> The input
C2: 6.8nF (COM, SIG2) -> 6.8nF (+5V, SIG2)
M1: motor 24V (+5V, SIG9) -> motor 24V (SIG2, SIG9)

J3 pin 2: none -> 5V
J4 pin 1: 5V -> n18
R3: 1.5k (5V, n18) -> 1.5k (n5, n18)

> Brief
Could you reproduce every record above exactly as it appears?

> Written response
C2: 6.8nF (COM, SIG2) -> 6.8nF (+5V, SIG2)
M1: motor 24V (+5V, SIG9) -> motor 24V (SIG2, SIG9)

J3 pin 2: none -> 5V
J4 pin 1: 5V -> n18
R3: 1.5k (5V, n18) -> 1.5k (n5, n18)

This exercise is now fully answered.